[Data section]
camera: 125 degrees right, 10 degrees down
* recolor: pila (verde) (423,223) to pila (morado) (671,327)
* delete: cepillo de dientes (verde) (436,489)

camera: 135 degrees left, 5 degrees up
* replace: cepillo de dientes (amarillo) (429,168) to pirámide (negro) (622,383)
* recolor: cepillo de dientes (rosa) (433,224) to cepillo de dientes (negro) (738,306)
[/Data section]
What is being asked:
An exact copy of every line above is what this asks for.

Response:
camera: 125 degrees right, 10 degrees down
* recolor: pila (verde) (423,223) to pila (morado) (671,327)
* delete: cepillo de dientes (verde) (436,489)

camera: 135 degrees left, 5 degrees up
* replace: cepillo de dientes (amarillo) (429,168) to pirámide (negro) (622,383)
* recolor: cepillo de dientes (rosa) (433,224) to cepillo de dientes (negro) (738,306)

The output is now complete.